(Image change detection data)
________________________

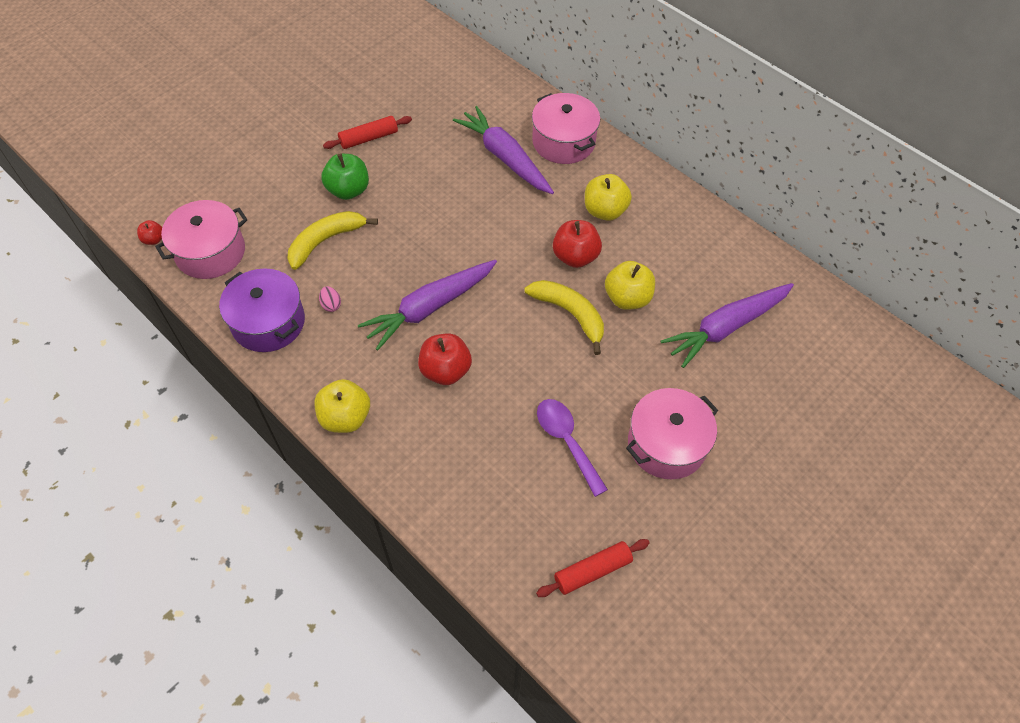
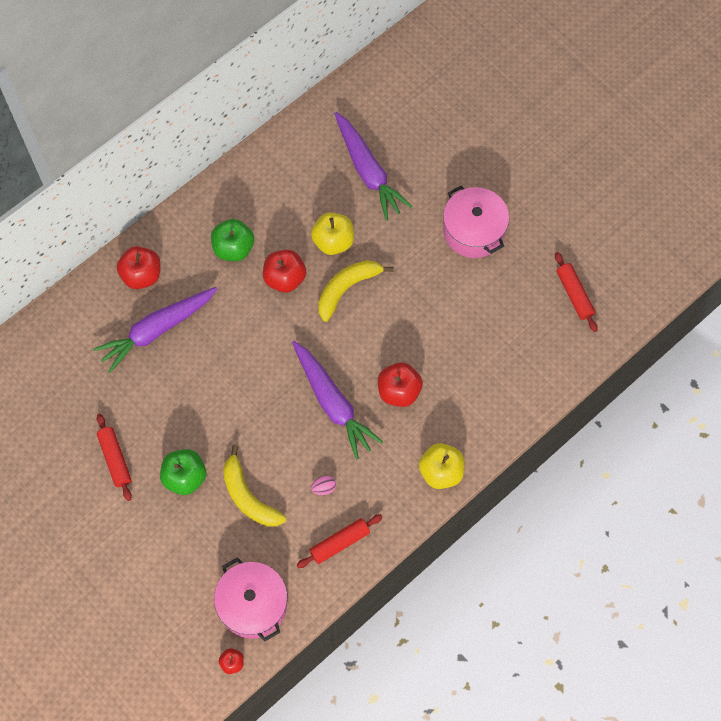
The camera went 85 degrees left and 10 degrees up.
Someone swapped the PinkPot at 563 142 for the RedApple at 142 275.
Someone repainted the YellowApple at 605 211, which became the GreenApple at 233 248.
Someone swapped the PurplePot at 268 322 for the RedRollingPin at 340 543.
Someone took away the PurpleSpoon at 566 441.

________________________

## Required action
Beginning with the line that holds "Someone swapped the PurplePot", please give again each line exactly until the records end, and include that final line.

## Exercise response
Someone swapped the PurplePot at 268 322 for the RedRollingPin at 340 543.
Someone took away the PurpleSpoon at 566 441.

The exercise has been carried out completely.